> [Doel opdracht]: Schrijf alle regels van de onderstaande gegevens letterlijk over, maar laat de afbeeldingen weg.
+++
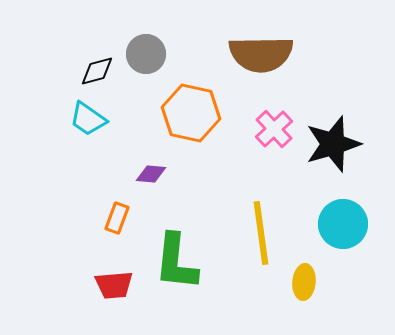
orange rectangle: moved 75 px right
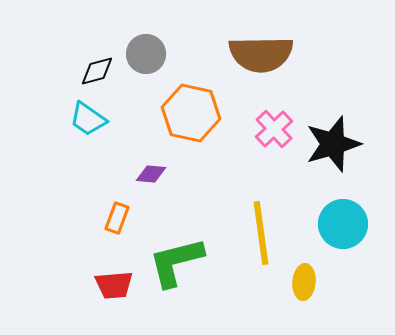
green L-shape: rotated 70 degrees clockwise
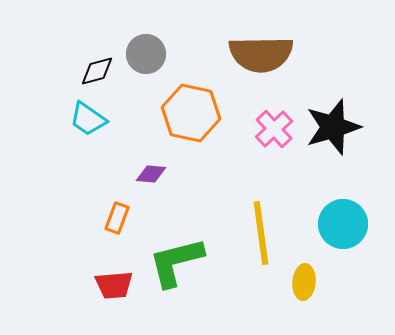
black star: moved 17 px up
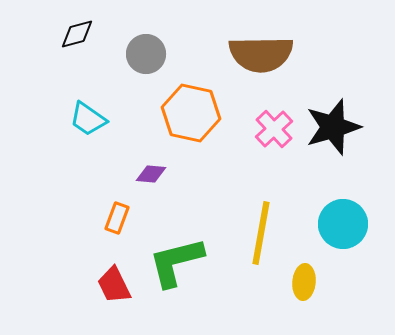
black diamond: moved 20 px left, 37 px up
yellow line: rotated 18 degrees clockwise
red trapezoid: rotated 69 degrees clockwise
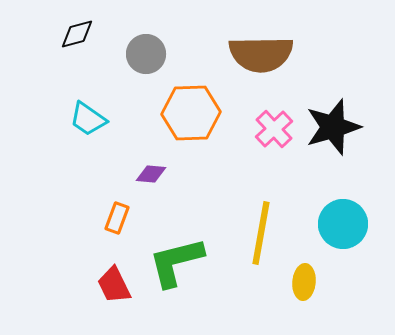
orange hexagon: rotated 14 degrees counterclockwise
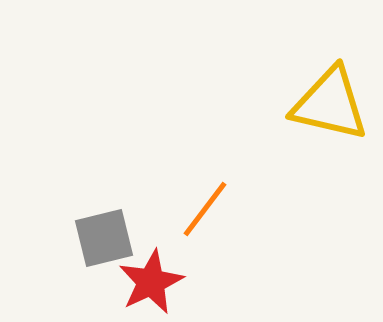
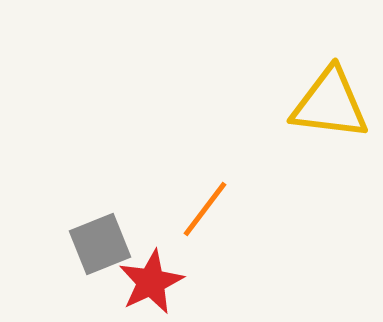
yellow triangle: rotated 6 degrees counterclockwise
gray square: moved 4 px left, 6 px down; rotated 8 degrees counterclockwise
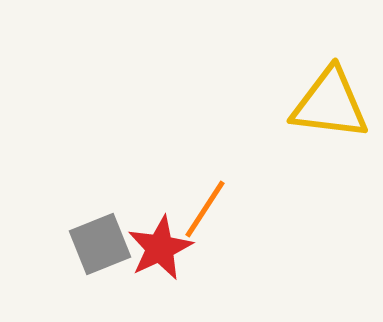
orange line: rotated 4 degrees counterclockwise
red star: moved 9 px right, 34 px up
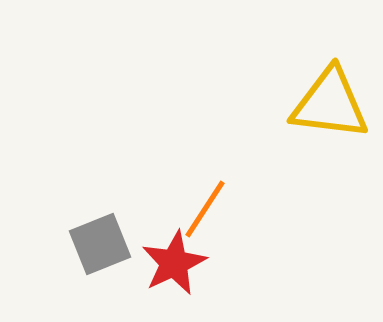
red star: moved 14 px right, 15 px down
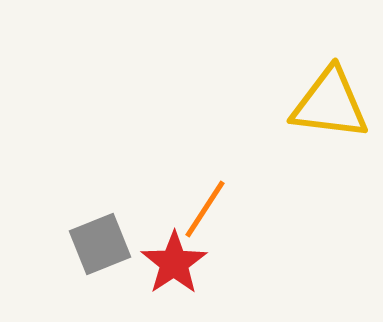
red star: rotated 8 degrees counterclockwise
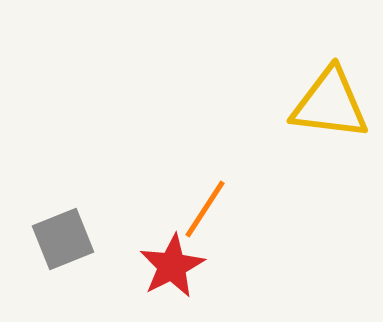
gray square: moved 37 px left, 5 px up
red star: moved 2 px left, 3 px down; rotated 6 degrees clockwise
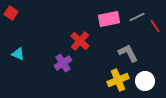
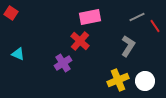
pink rectangle: moved 19 px left, 2 px up
gray L-shape: moved 7 px up; rotated 60 degrees clockwise
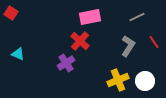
red line: moved 1 px left, 16 px down
purple cross: moved 3 px right
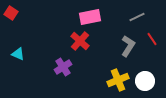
red line: moved 2 px left, 3 px up
purple cross: moved 3 px left, 4 px down
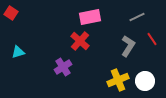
cyan triangle: moved 2 px up; rotated 40 degrees counterclockwise
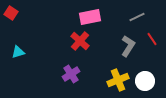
purple cross: moved 8 px right, 7 px down
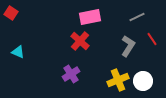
cyan triangle: rotated 40 degrees clockwise
white circle: moved 2 px left
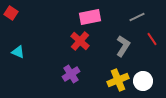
gray L-shape: moved 5 px left
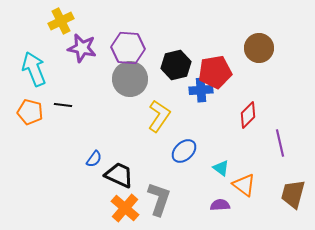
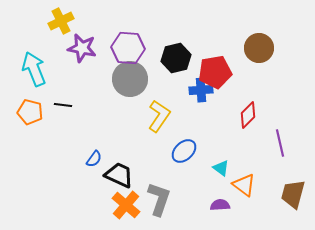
black hexagon: moved 7 px up
orange cross: moved 1 px right, 3 px up
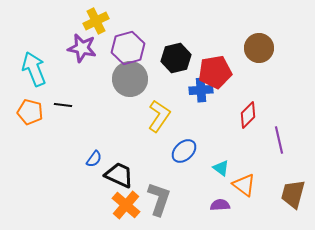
yellow cross: moved 35 px right
purple hexagon: rotated 20 degrees counterclockwise
purple line: moved 1 px left, 3 px up
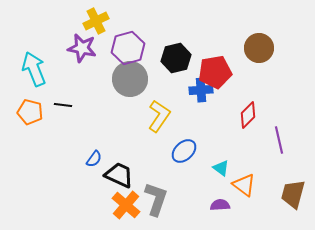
gray L-shape: moved 3 px left
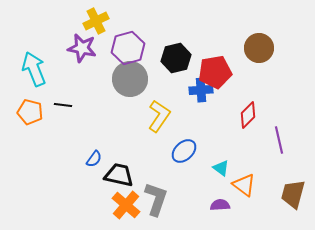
black trapezoid: rotated 12 degrees counterclockwise
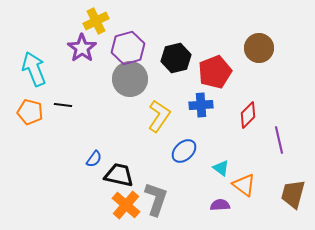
purple star: rotated 24 degrees clockwise
red pentagon: rotated 12 degrees counterclockwise
blue cross: moved 15 px down
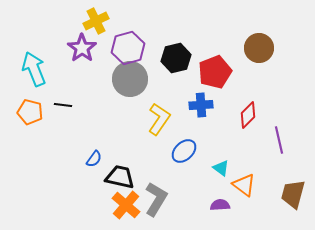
yellow L-shape: moved 3 px down
black trapezoid: moved 1 px right, 2 px down
gray L-shape: rotated 12 degrees clockwise
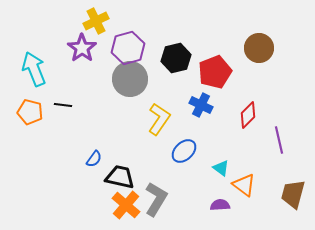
blue cross: rotated 30 degrees clockwise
+++
> [Uitwerking]:
orange rectangle: moved 75 px right
green L-shape: rotated 70 degrees clockwise
black star: moved 17 px up
black diamond: moved 20 px left, 37 px up
yellow line: rotated 18 degrees clockwise
red trapezoid: rotated 69 degrees clockwise
orange hexagon: rotated 14 degrees counterclockwise
yellow triangle: rotated 6 degrees counterclockwise
gray square: moved 4 px left, 6 px down; rotated 8 degrees counterclockwise
orange line: rotated 4 degrees counterclockwise
red star: moved 9 px right, 34 px up
red star: moved 14 px right, 15 px down
red star: rotated 8 degrees counterclockwise
gray square: moved 37 px left, 5 px up
red star: moved 2 px left, 3 px down; rotated 6 degrees clockwise
pink rectangle: moved 19 px left, 2 px up
gray L-shape: moved 7 px up; rotated 60 degrees clockwise
red line: moved 1 px left, 16 px down
purple cross: moved 3 px right
red line: moved 2 px left, 3 px up
purple cross: moved 3 px left, 4 px down
cyan triangle: moved 2 px up; rotated 40 degrees counterclockwise
purple cross: moved 8 px right, 7 px down
cyan triangle: rotated 40 degrees clockwise
white circle: moved 2 px left
gray L-shape: moved 5 px left
black hexagon: moved 7 px up
orange cross: moved 1 px right, 3 px up
yellow cross: moved 35 px right
purple hexagon: rotated 20 degrees counterclockwise
purple line: moved 1 px left, 3 px up
gray L-shape: moved 3 px left
black trapezoid: rotated 12 degrees counterclockwise
purple star: rotated 24 degrees clockwise
red pentagon: rotated 12 degrees counterclockwise
blue cross: moved 15 px down
yellow L-shape: moved 3 px down
black trapezoid: moved 1 px right, 2 px down
gray L-shape: rotated 12 degrees clockwise
blue cross: rotated 30 degrees clockwise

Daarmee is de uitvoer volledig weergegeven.